SUPPLIED MATERIAL
'''
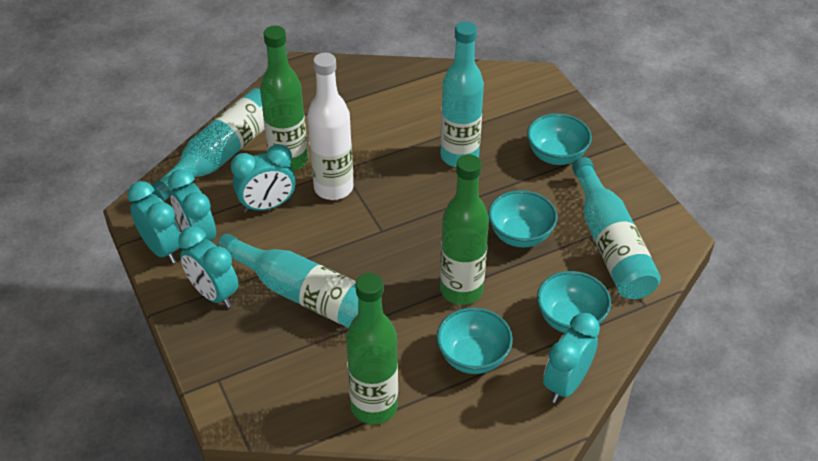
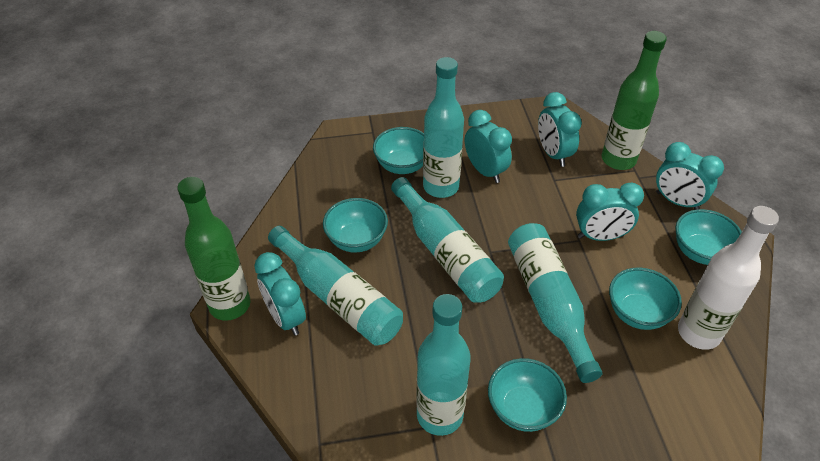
green bottle: 3 -> 2
turquoise bottle: 4 -> 5
turquoise bowl: 4 -> 5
'''
EXERCISE BRIEF
Repeat the material above word for word; no images go in the copy.

RESPONSE TO THE TASK
green bottle: 3 -> 2
turquoise bottle: 4 -> 5
turquoise bowl: 4 -> 5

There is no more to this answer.